Entries on spatial positioning

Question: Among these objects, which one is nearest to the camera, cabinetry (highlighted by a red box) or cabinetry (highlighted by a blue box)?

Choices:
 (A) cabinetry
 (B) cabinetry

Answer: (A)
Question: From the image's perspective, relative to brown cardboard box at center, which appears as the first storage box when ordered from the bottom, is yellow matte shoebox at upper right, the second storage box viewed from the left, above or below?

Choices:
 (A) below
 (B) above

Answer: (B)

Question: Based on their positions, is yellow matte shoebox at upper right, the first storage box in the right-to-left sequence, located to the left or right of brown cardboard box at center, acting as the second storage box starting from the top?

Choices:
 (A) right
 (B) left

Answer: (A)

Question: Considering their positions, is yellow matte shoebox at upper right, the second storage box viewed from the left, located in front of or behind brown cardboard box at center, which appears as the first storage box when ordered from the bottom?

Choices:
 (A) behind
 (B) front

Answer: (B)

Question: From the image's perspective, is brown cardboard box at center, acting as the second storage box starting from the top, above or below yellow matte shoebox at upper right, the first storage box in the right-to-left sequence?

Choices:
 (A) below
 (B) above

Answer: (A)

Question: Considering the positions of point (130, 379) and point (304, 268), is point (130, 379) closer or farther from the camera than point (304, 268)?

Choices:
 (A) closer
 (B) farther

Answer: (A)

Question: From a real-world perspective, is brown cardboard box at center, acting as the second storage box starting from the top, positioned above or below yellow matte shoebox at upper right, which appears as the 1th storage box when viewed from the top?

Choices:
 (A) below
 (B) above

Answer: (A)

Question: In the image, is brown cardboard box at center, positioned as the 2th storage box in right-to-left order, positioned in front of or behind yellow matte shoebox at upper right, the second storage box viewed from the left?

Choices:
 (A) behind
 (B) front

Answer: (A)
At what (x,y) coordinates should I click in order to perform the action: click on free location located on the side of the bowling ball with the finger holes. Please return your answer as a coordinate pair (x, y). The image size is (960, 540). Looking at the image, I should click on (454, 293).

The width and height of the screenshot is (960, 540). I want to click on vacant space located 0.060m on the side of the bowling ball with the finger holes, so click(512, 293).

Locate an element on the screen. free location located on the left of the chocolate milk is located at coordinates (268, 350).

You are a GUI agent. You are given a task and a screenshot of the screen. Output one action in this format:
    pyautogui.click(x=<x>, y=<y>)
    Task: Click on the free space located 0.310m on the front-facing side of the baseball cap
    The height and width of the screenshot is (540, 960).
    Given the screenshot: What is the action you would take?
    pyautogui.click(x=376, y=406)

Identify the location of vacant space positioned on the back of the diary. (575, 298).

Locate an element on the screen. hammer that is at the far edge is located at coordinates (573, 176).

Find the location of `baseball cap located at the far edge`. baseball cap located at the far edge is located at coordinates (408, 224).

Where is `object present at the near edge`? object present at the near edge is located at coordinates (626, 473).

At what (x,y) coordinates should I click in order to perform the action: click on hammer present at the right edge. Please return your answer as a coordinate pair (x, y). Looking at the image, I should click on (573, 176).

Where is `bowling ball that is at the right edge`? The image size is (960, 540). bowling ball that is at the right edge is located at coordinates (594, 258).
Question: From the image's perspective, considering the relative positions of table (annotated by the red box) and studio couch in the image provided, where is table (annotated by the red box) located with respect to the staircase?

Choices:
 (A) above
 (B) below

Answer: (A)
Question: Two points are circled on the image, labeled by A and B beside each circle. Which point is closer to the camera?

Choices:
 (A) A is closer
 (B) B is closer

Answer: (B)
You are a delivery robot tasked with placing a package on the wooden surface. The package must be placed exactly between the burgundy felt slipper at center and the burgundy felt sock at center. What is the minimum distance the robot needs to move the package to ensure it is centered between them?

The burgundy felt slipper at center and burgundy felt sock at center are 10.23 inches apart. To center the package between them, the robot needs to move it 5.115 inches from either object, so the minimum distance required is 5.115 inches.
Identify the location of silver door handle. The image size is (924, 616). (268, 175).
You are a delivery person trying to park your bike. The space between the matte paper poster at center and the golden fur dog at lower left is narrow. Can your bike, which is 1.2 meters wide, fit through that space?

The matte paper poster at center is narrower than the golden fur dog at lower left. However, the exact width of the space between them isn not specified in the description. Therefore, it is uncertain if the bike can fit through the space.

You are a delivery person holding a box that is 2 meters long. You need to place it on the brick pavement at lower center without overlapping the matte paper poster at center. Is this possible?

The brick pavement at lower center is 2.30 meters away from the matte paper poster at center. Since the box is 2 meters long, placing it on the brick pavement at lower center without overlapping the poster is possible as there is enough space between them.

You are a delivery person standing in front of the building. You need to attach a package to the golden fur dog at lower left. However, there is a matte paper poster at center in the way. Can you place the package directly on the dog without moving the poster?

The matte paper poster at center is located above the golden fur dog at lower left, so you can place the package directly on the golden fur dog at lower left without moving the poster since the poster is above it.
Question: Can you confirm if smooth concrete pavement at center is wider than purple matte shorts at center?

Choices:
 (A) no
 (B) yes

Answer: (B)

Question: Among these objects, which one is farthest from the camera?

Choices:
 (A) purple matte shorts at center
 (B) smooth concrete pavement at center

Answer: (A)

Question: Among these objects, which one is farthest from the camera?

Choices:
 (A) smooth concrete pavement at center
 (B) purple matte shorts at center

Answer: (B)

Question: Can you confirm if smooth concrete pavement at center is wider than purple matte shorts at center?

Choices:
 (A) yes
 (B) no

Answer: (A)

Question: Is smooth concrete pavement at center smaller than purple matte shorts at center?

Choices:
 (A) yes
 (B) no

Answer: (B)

WHAT TO DO
Reproduce the records from the line with "Question: From the image's perspective, is" up to and including the line with "The width and", substituting "tan cardboard box" for each occurrence of "brown cardboard box" and leaving everything else unchanged. Give only those lines.

COMPLETE OUTPUT
Question: From the image's perspective, is tan cardboard box at center, acting as the second storage box starting from the top, above or below yellow matte shoebox at upper right, the first storage box in the right-to-left sequence?

Choices:
 (A) below
 (B) above

Answer: (A)

Question: Considering the positions of point (130, 379) and point (304, 268), is point (130, 379) closer or farther from the camera than point (304, 268)?

Choices:
 (A) closer
 (B) farther

Answer: (A)

Question: From a real-world perspective, is tan cardboard box at center, acting as the second storage box starting from the top, positioned above or below yellow matte shoebox at upper right, which appears as the 1th storage box when viewed from the top?

Choices:
 (A) below
 (B) above

Answer: (A)

Question: In the image, is tan cardboard box at center, positioned as the 2th storage box in right-to-left order, positioned in front of or behind yellow matte shoebox at upper right, the second storage box viewed from the left?

Choices:
 (A) behind
 (B) front

Answer: (A)
At what (x,y) coordinates should I click in order to perform the action: click on free location located on the side of the bowling ball with the finger holes. Please return your answer as a coordinate pair (x, y). The image size is (960, 540). Looking at the image, I should click on (454, 293).

The width and height of the screenshot is (960, 540). I want to click on vacant space located 0.060m on the side of the bowling ball with the finger holes, so click(512, 293).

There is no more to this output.